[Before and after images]
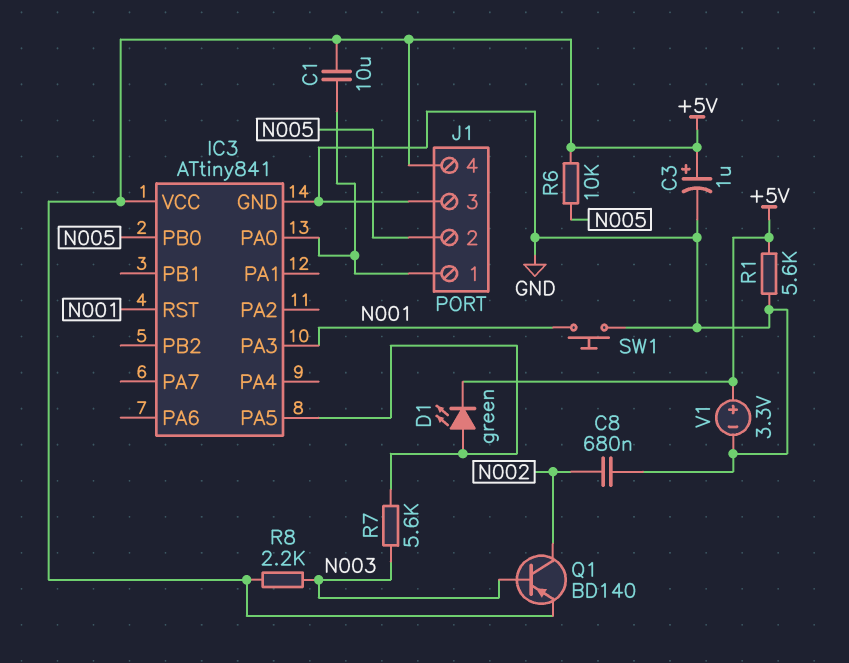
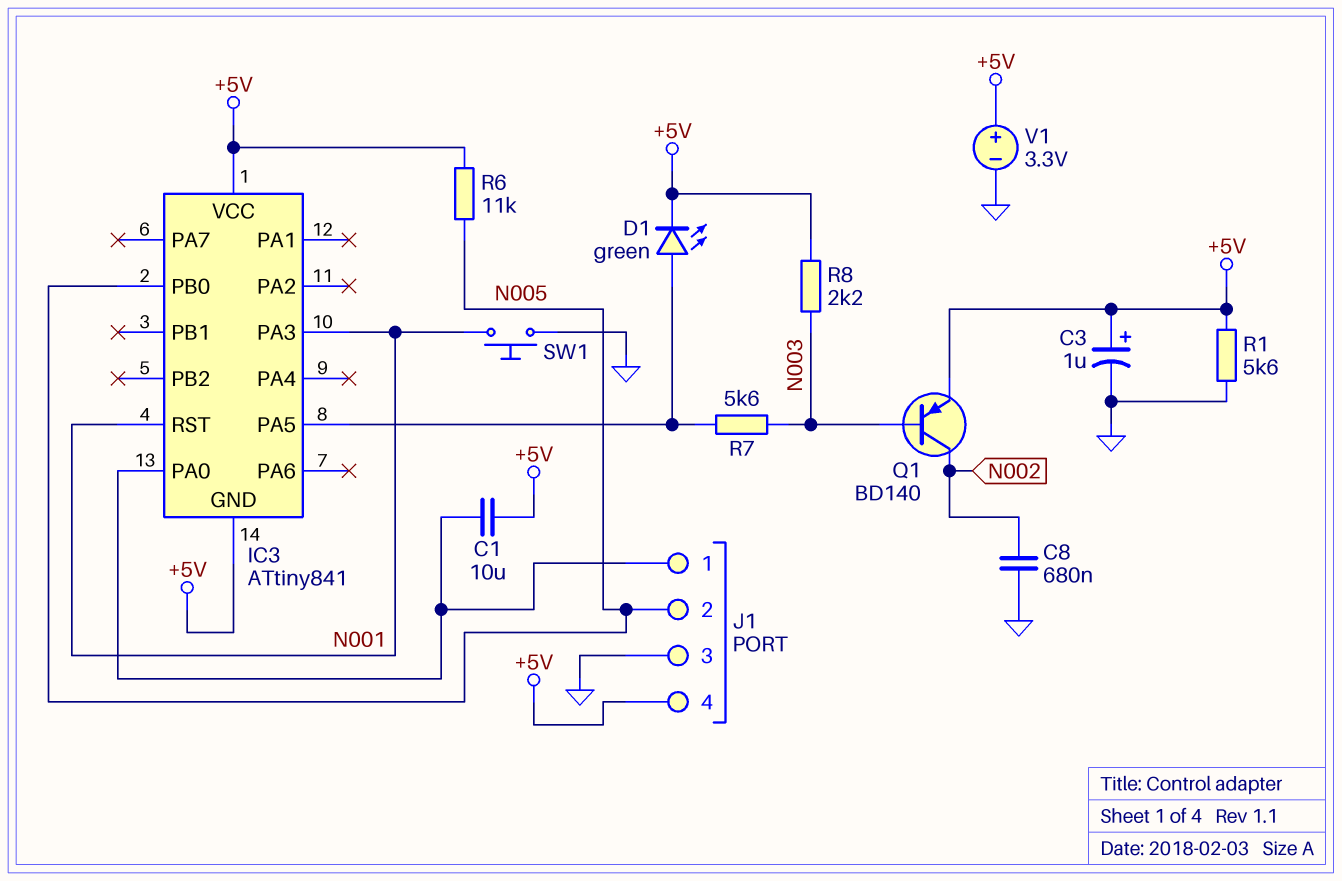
IC3 pin GND: GND -> +5V
R6: 10k (+5V, N005) -> 11k (+5V, N005)

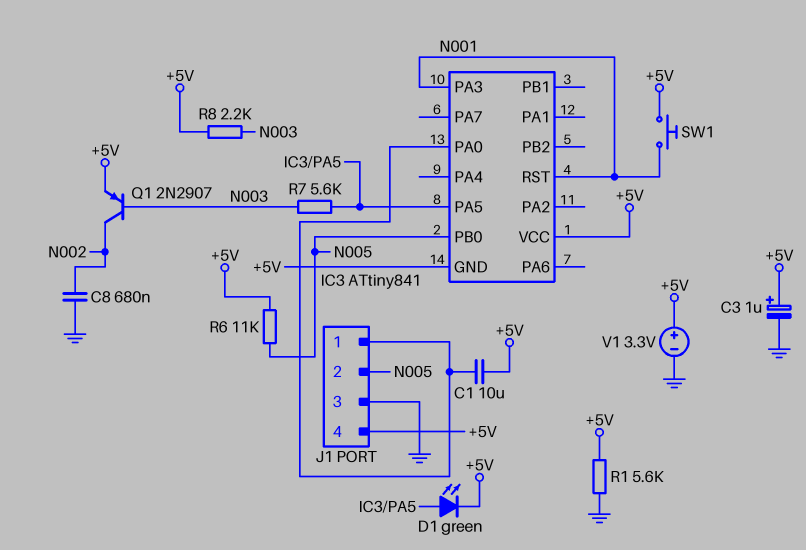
Q1: PNP BD140 (B N003, C N002, E +5V) -> PNP 2N2907 (B N003, C N002, E +5V)
SW1: button (GND, N001) -> button (+5V, N001)

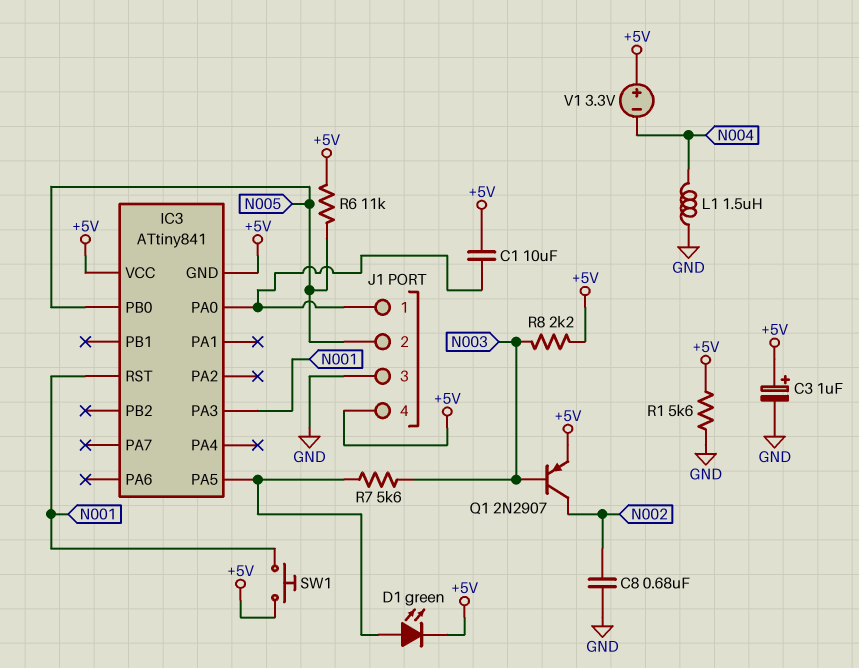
L1: none -> 1.5uH (GND, N004)
V1: 3.3V (plus +5V, minus GND) -> 3.3V (plus +5V, minus N004)

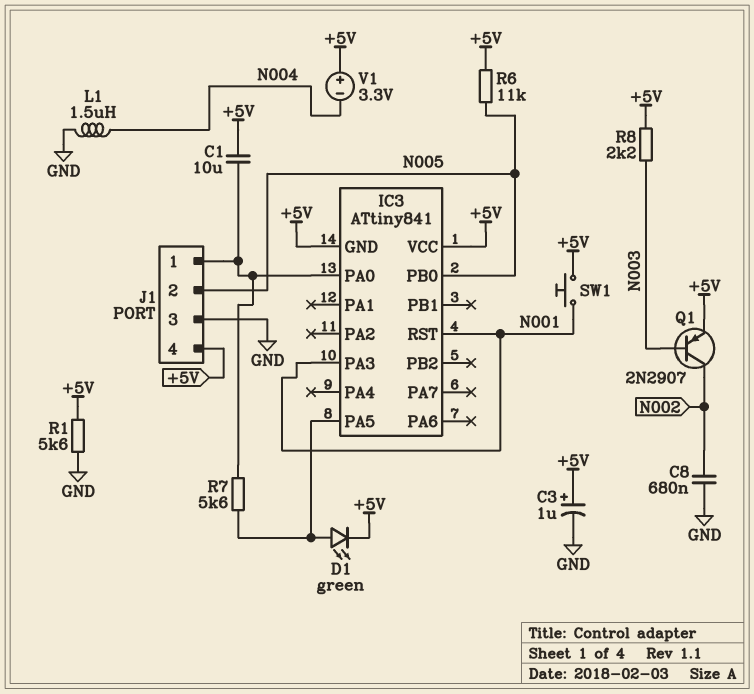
R7: 5.6k (IC3/PA5, N003) -> 5.6k (IC3/PA0, IC3/PA5)

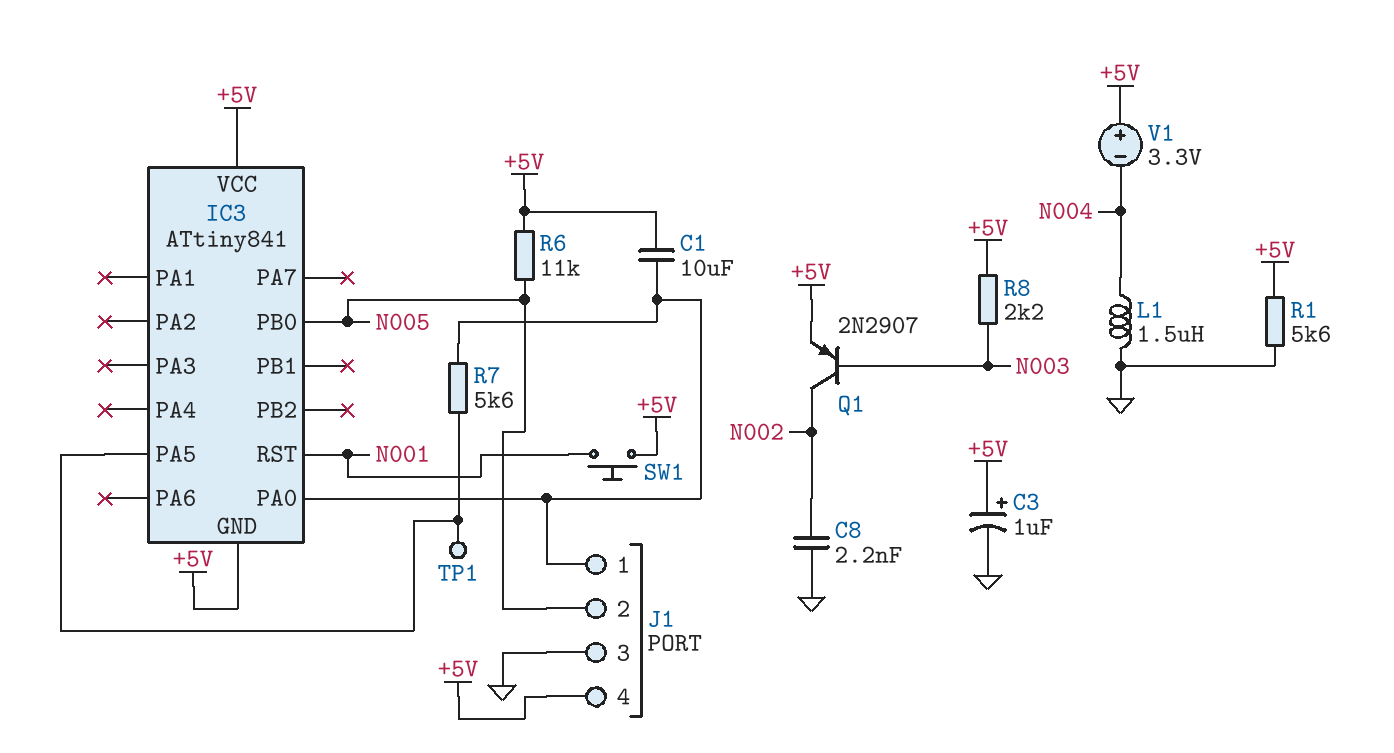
C8: 680nF (GND, N002) -> 2.2nF (GND, N002)
D1: LED green (A IC3/PA5, K +5V) -> none
IC3 pin PA3: N001 -> none
TP1: none -> test point (IC3/PA5)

» **Task**
Please print exactly the lines from the line containing "R7: 5.6k (IC3/PA5, N003)" through the end of the records above, both included, leaving out every picture.

» **Exercise response**
R7: 5.6k (IC3/PA5, N003) -> 5.6k (IC3/PA0, IC3/PA5)

C8: 680nF (GND, N002) -> 2.2nF (GND, N002)
D1: LED green (A IC3/PA5, K +5V) -> none
IC3 pin PA3: N001 -> none
TP1: none -> test point (IC3/PA5)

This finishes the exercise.